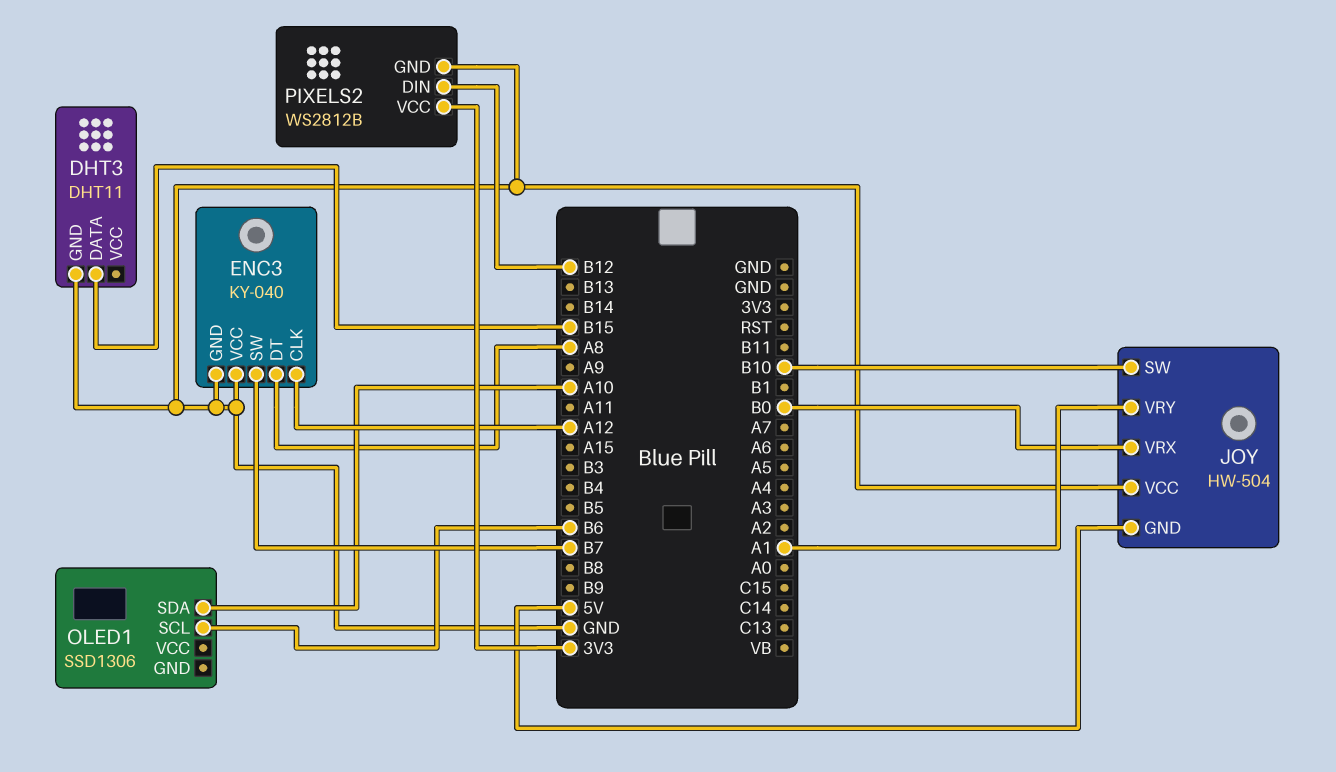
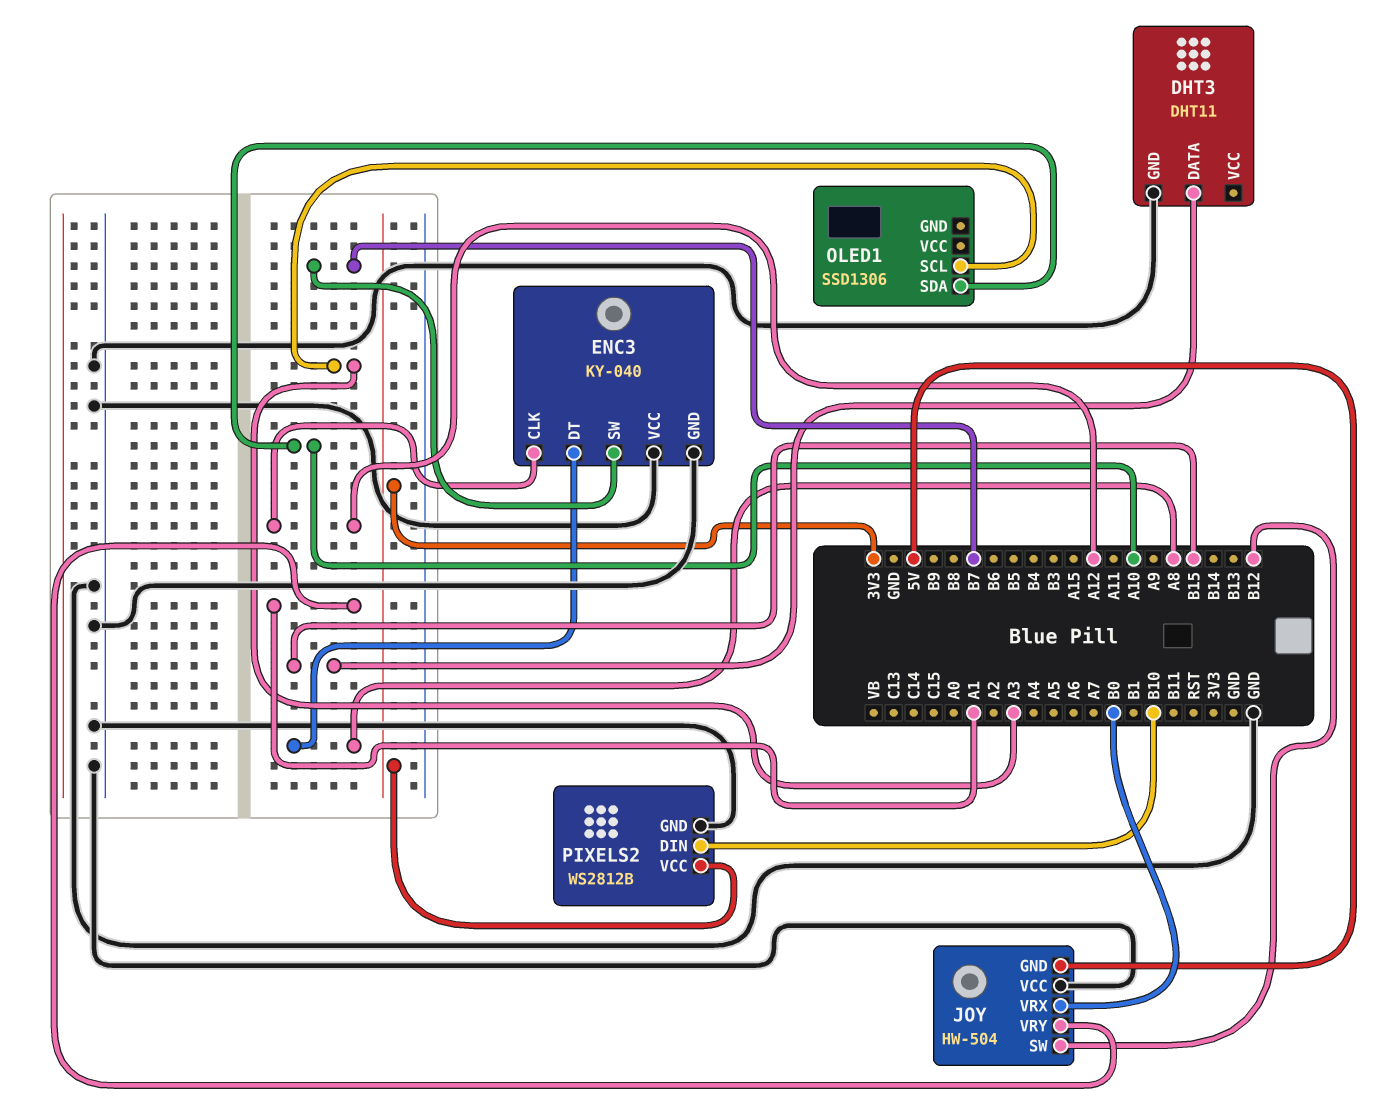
JOY pin SW: B10 -> B12
OLED1 pin SCL: B6 -> A3
PIXELS2 pin DIN: B12 -> B10

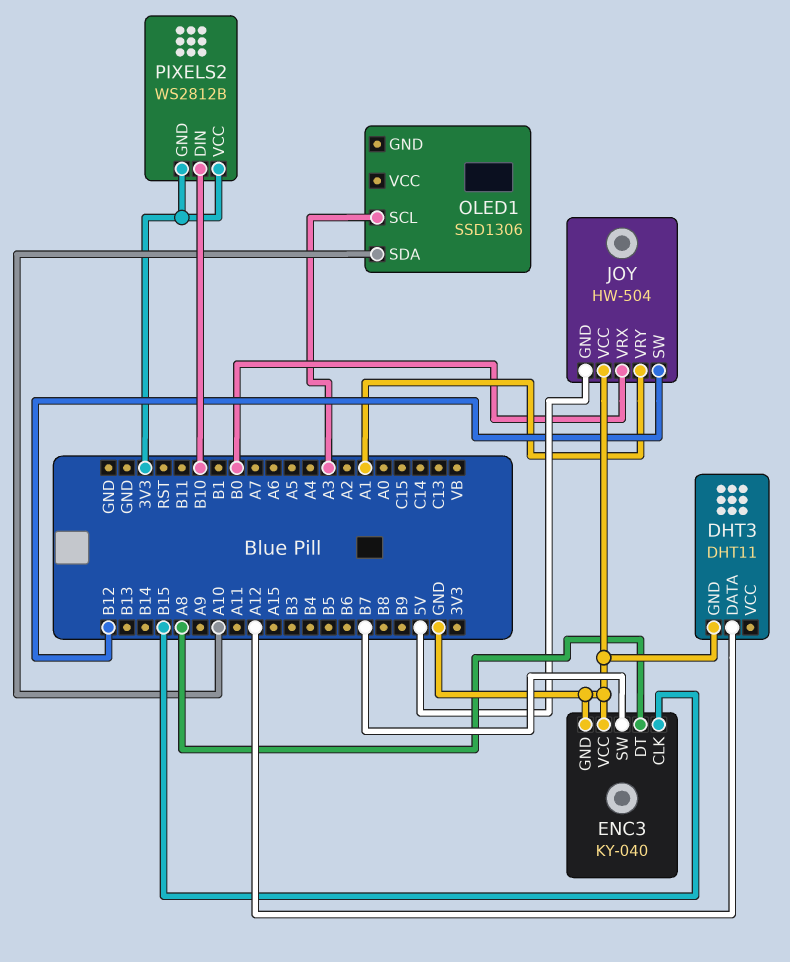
DHT3 pin DATA: B15 -> A12
ENC3 pin CLK: A12 -> B15
PIXELS2 pin GND: GND -> 3V3

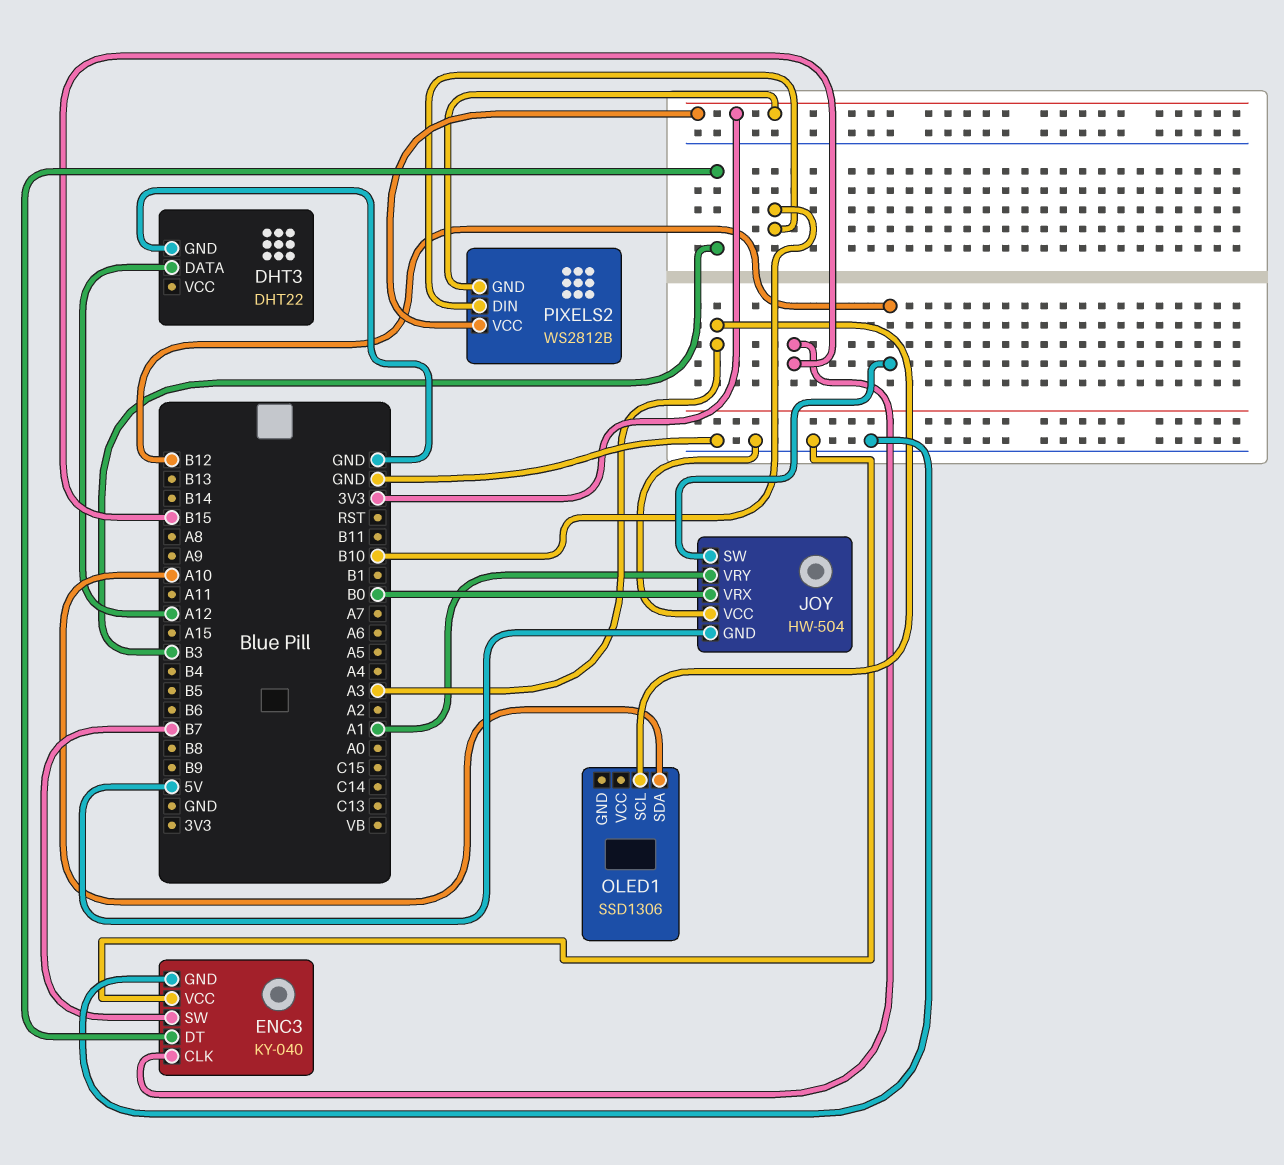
DHT3: DHT11 -> DHT22
ENC3 pin DT: A8 -> B3

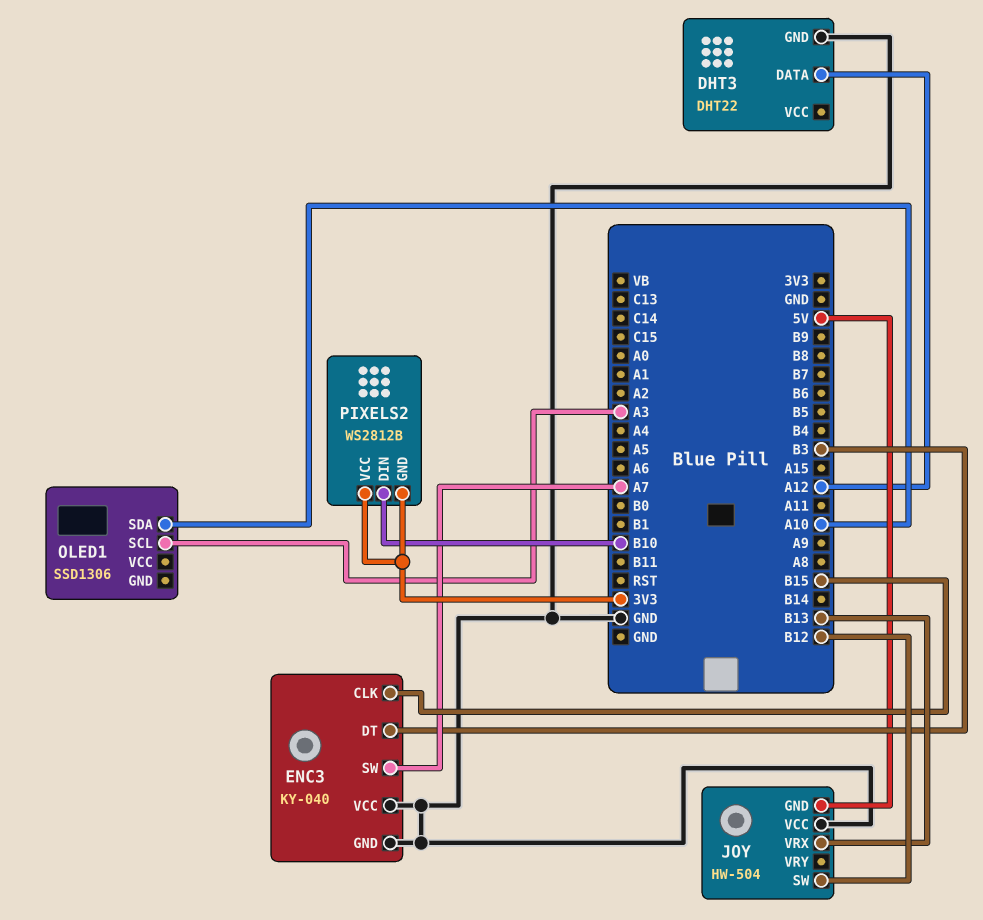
ENC3 pin SW: B7 -> A7
JOY pin VRX: B0 -> B13
JOY pin VRY: A1 -> none

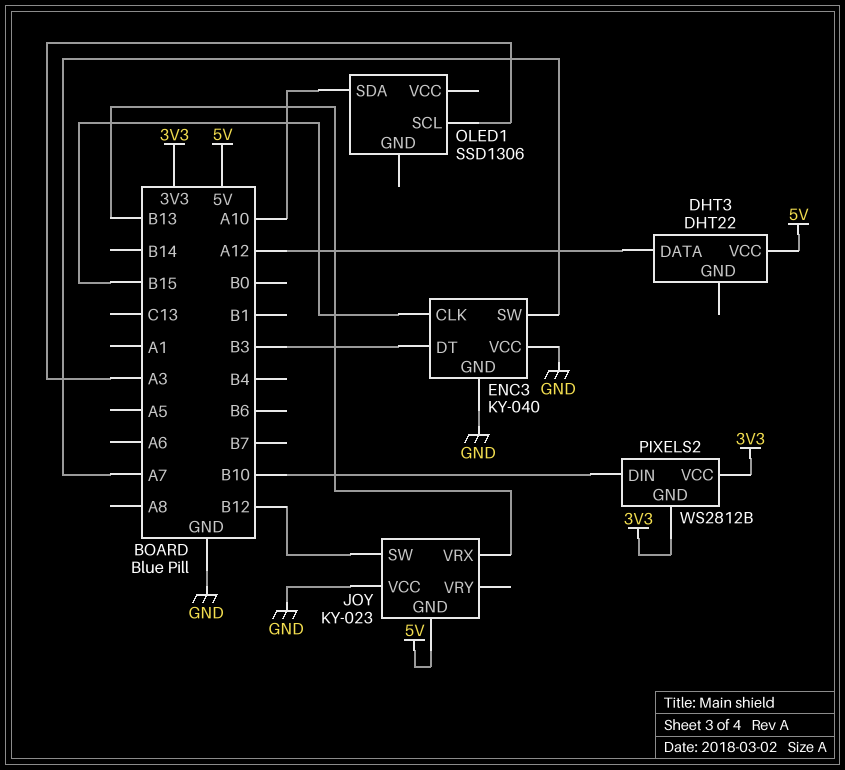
DHT3 pin GND: GND -> none
DHT3 pin VCC: none -> 5V
JOY: HW-504 -> KY-023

________________________

* WORK INSTRUCTIONS *
Your answer must be the full listing, word for word, minus any images.

* SOLUTION *
JOY pin SW: B10 -> B12
OLED1 pin SCL: B6 -> A3
PIXELS2 pin DIN: B12 -> B10

DHT3 pin DATA: B15 -> A12
ENC3 pin CLK: A12 -> B15
PIXELS2 pin GND: GND -> 3V3

DHT3: DHT11 -> DHT22
ENC3 pin DT: A8 -> B3

ENC3 pin SW: B7 -> A7
JOY pin VRX: B0 -> B13
JOY pin VRY: A1 -> none

DHT3 pin GND: GND -> none
DHT3 pin VCC: none -> 5V
JOY: HW-504 -> KY-023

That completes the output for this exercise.